Synthetic geometry scene data:

....

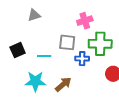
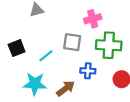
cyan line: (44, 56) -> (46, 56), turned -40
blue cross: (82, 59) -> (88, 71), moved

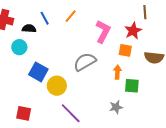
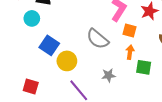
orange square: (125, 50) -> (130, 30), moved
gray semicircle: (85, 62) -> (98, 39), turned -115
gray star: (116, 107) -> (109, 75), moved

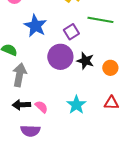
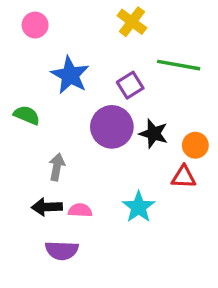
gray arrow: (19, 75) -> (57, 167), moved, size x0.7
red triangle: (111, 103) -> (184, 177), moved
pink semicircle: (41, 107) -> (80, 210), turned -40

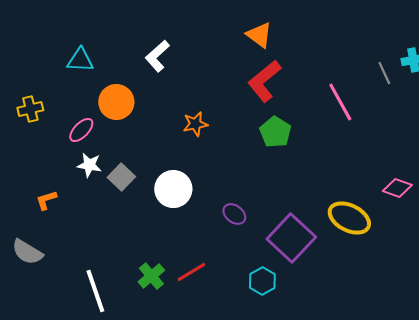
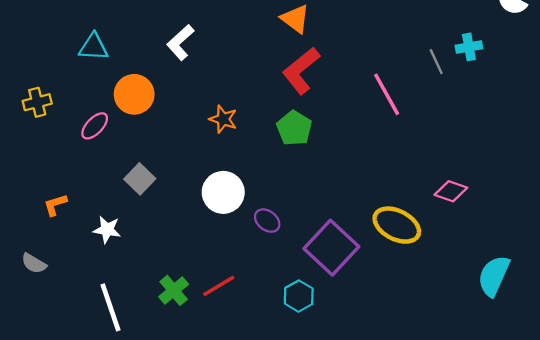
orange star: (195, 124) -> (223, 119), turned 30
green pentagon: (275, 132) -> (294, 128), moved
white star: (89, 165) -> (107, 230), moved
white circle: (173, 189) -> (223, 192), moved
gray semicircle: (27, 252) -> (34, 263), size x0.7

....

▸ What the task requires: Write out the entries above in full and exactly; no pictures.

▸ Answer to the problem:
cyan line: (44, 56) -> (46, 56), turned -40
blue cross: (82, 59) -> (88, 71), moved

orange square: (125, 50) -> (130, 30), moved
gray semicircle: (85, 62) -> (98, 39), turned -115
gray star: (116, 107) -> (109, 75), moved

gray arrow: (19, 75) -> (57, 167), moved, size x0.7
red triangle: (111, 103) -> (184, 177), moved
pink semicircle: (41, 107) -> (80, 210), turned -40

orange star: (195, 124) -> (223, 119), turned 30
green pentagon: (275, 132) -> (294, 128), moved
white star: (89, 165) -> (107, 230), moved
white circle: (173, 189) -> (223, 192), moved
gray semicircle: (27, 252) -> (34, 263), size x0.7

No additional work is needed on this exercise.